◆ WHAT THIS TASK INVOLVES ◆
Read the records below and copy each line that contains "round".

#####

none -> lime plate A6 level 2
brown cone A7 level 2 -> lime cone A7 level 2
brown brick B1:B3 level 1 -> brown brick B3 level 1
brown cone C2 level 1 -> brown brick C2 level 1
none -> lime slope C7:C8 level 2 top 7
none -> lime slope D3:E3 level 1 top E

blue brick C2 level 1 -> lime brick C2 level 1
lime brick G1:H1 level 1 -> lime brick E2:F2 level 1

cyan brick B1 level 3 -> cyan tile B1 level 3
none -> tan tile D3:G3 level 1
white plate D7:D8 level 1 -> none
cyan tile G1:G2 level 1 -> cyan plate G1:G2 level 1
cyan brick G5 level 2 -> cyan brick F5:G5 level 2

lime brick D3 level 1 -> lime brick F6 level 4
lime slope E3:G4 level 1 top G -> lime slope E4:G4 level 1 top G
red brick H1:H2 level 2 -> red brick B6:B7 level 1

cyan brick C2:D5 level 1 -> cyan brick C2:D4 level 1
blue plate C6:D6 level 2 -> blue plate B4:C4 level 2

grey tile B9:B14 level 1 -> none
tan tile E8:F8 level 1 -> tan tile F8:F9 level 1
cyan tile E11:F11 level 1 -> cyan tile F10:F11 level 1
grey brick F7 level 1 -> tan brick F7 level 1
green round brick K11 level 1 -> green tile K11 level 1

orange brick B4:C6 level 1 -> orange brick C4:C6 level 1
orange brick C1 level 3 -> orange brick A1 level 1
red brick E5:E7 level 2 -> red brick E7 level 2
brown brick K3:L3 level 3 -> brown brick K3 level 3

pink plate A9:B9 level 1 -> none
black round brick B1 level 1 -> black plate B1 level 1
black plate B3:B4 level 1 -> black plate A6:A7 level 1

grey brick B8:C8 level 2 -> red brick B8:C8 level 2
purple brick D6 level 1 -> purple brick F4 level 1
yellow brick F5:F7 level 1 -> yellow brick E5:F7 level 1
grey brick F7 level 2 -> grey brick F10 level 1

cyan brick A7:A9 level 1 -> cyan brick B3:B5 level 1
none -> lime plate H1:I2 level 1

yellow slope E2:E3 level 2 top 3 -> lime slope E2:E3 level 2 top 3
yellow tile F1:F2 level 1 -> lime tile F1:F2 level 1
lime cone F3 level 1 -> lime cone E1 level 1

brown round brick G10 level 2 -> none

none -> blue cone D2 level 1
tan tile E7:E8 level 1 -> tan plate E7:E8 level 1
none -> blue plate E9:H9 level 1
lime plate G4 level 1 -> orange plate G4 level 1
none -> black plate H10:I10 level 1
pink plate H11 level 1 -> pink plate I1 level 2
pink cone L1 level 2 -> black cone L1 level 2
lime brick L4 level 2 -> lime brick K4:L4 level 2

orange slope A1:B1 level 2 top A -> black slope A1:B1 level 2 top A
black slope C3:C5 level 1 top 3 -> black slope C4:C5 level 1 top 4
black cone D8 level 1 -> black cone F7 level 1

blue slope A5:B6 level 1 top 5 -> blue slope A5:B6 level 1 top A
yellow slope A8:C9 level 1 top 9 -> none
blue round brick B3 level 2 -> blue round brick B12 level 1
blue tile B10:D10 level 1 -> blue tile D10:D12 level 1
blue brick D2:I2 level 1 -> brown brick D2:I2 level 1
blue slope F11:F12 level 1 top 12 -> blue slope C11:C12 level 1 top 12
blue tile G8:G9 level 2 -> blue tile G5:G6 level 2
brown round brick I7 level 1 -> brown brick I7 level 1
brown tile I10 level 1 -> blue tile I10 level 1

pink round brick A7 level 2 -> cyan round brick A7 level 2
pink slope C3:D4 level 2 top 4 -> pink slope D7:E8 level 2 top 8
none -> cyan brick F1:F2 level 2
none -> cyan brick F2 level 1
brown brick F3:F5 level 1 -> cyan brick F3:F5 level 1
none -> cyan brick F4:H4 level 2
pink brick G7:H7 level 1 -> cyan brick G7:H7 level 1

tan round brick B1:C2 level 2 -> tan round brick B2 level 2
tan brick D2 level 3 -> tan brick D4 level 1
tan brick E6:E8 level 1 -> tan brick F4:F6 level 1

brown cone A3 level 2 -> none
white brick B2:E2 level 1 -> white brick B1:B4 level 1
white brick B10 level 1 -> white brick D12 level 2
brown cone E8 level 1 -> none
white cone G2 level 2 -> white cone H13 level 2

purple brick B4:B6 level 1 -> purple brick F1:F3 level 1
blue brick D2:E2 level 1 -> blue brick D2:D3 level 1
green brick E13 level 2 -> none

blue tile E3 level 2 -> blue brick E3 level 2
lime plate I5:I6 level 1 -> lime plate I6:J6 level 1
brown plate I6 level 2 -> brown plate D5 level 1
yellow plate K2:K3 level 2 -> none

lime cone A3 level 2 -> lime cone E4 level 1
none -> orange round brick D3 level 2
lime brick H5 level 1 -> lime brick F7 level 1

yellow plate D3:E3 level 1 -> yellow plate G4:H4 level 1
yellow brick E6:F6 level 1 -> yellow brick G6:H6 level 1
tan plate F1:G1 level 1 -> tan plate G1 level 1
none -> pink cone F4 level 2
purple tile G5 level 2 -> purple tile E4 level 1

#####

◆ RESULT FOR THIS TASK ◆
green round brick K11 level 1 -> green tile K11 level 1
black round brick B1 level 1 -> black plate B1 level 1
brown round brick G10 level 2 -> none
blue round brick B3 level 2 -> blue round brick B12 level 1
brown round brick I7 level 1 -> brown brick I7 level 1
pink round brick A7 level 2 -> cyan round brick A7 level 2
tan round brick B1:C2 level 2 -> tan round brick B2 level 2
none -> orange round brick D3 level 2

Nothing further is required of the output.